+++ SOURCE INFORMATION

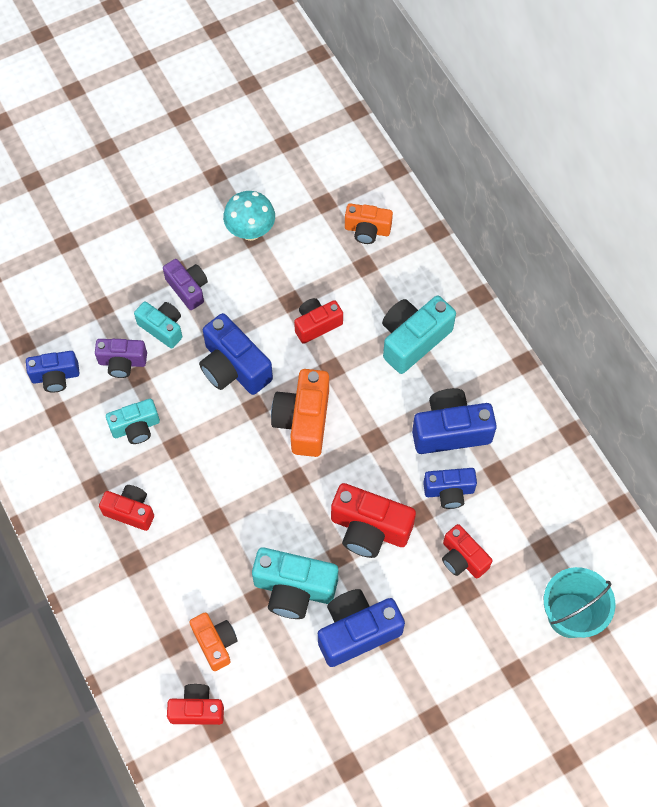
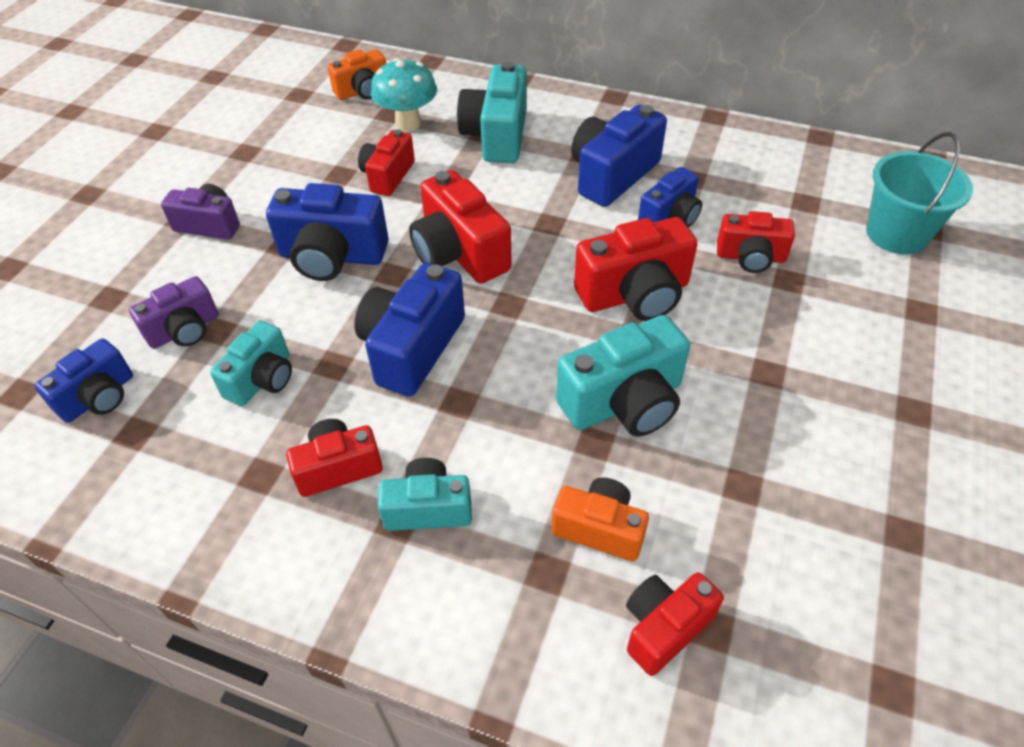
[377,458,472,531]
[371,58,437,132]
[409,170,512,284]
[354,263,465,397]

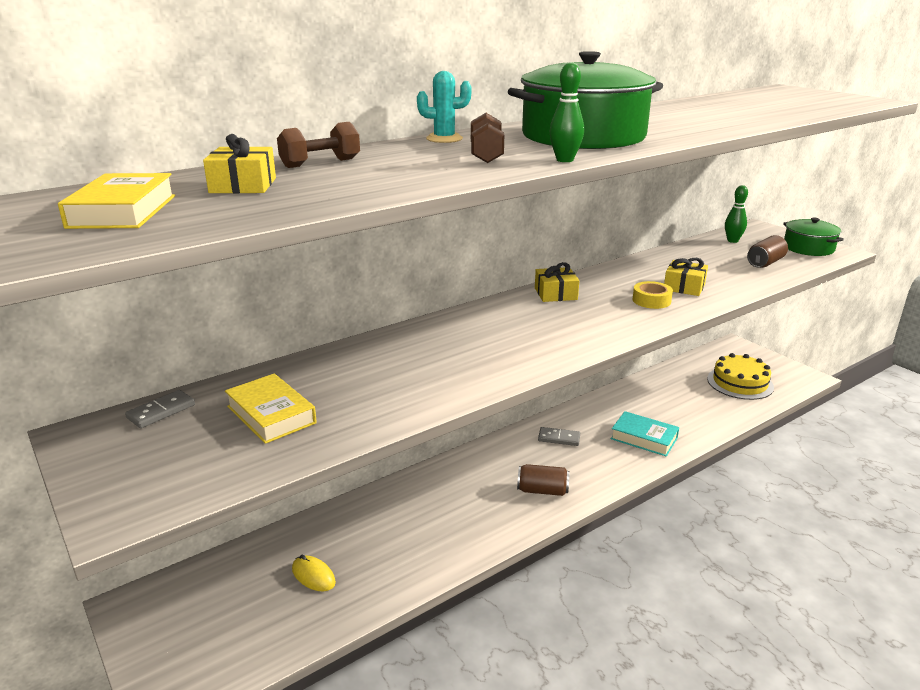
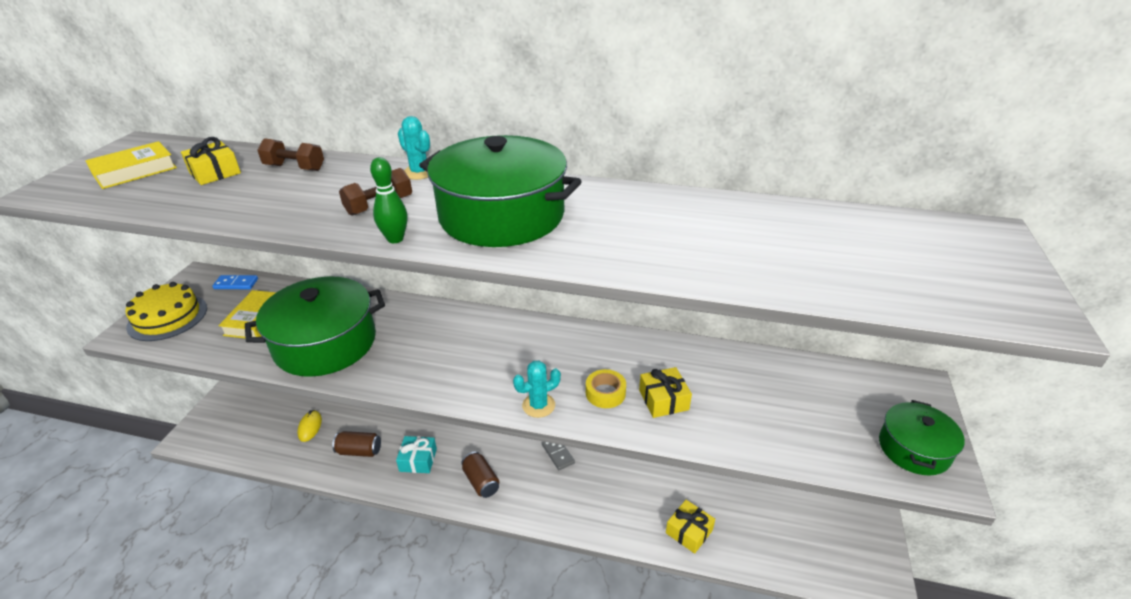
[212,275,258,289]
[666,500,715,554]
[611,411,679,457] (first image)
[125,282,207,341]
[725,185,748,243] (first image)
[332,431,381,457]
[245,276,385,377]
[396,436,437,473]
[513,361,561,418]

++++++

EXERCISE DIRECTIONS:
Retype the whole listing word for word. Skip the pictures.

RESPONSE TO THIS EXERCISE:
[377,458,472,531]
[371,58,437,132]
[409,170,512,284]
[354,263,465,397]

[212,275,258,289]
[666,500,715,554]
[611,411,679,457] (first image)
[125,282,207,341]
[725,185,748,243] (first image)
[332,431,381,457]
[245,276,385,377]
[396,436,437,473]
[513,361,561,418]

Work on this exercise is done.